-- Opening Marker --

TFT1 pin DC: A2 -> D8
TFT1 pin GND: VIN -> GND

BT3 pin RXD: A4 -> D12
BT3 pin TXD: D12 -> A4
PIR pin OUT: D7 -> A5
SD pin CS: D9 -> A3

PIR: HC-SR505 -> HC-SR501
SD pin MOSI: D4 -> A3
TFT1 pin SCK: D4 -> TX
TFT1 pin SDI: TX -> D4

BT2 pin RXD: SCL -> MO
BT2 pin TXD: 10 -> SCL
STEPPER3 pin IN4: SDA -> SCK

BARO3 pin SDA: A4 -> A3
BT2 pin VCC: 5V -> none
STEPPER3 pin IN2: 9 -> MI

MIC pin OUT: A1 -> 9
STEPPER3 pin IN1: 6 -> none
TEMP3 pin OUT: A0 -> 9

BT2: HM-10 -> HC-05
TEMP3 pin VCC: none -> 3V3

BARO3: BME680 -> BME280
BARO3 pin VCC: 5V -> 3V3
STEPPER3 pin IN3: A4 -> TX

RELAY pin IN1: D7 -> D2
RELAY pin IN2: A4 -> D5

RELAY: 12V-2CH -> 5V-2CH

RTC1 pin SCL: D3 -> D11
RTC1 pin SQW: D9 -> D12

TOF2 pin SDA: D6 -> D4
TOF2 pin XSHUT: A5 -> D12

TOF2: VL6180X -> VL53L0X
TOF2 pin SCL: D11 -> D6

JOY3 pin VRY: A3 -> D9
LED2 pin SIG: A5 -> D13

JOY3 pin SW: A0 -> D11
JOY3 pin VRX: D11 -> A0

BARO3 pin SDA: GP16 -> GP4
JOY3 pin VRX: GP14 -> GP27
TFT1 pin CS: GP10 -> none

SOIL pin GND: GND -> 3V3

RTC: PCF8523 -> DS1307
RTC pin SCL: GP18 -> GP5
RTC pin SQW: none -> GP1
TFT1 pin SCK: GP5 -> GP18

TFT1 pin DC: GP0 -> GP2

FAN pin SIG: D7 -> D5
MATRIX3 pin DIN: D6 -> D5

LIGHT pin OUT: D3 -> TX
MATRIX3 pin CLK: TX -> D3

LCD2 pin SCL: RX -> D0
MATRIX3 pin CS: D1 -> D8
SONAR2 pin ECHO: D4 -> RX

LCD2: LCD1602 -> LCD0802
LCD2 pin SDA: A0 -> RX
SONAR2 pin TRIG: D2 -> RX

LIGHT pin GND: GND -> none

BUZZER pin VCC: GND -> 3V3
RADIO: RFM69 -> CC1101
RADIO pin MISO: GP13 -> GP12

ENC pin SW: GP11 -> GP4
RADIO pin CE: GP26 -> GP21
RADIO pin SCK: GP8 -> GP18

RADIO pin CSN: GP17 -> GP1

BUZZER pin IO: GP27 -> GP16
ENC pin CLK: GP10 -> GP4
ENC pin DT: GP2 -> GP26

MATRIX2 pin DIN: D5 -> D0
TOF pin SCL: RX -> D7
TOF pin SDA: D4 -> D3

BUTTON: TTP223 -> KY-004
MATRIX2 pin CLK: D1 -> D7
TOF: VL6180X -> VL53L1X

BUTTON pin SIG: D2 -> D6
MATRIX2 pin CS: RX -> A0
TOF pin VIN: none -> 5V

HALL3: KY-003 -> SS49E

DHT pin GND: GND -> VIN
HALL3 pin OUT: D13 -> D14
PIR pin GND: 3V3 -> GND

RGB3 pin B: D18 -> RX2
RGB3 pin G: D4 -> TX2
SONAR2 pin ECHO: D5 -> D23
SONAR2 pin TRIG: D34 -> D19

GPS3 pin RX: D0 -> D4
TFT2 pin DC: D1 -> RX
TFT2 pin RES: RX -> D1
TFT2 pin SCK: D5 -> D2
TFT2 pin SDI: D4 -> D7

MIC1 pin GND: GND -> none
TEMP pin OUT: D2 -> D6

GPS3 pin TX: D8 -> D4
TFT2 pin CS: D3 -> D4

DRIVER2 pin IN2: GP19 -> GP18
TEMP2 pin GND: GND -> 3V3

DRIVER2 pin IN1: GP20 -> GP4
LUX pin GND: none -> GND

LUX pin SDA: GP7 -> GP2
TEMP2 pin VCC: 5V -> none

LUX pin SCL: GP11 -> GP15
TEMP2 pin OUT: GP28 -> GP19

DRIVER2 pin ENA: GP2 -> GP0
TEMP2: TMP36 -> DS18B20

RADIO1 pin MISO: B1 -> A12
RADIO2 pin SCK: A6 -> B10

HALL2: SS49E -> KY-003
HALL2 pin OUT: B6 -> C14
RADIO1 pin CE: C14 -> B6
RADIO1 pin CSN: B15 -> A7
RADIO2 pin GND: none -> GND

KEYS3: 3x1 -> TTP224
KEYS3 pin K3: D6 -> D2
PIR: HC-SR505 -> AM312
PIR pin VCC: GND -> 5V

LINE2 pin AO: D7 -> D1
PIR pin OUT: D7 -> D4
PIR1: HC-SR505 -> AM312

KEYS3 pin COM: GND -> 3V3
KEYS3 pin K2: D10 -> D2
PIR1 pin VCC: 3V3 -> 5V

-- Closing Marker --

[Task statement] Starting from the top of the records and ending at the line that contains "STEPPER3 pin IN4: SDA -> SCK", repeat each line exactly and return only those lines.

[Task solution]
TFT1 pin DC: A2 -> D8
TFT1 pin GND: VIN -> GND

BT3 pin RXD: A4 -> D12
BT3 pin TXD: D12 -> A4
PIR pin OUT: D7 -> A5
SD pin CS: D9 -> A3

PIR: HC-SR505 -> HC-SR501
SD pin MOSI: D4 -> A3
TFT1 pin SCK: D4 -> TX
TFT1 pin SDI: TX -> D4

BT2 pin RXD: SCL -> MO
BT2 pin TXD: 10 -> SCL
STEPPER3 pin IN4: SDA -> SCK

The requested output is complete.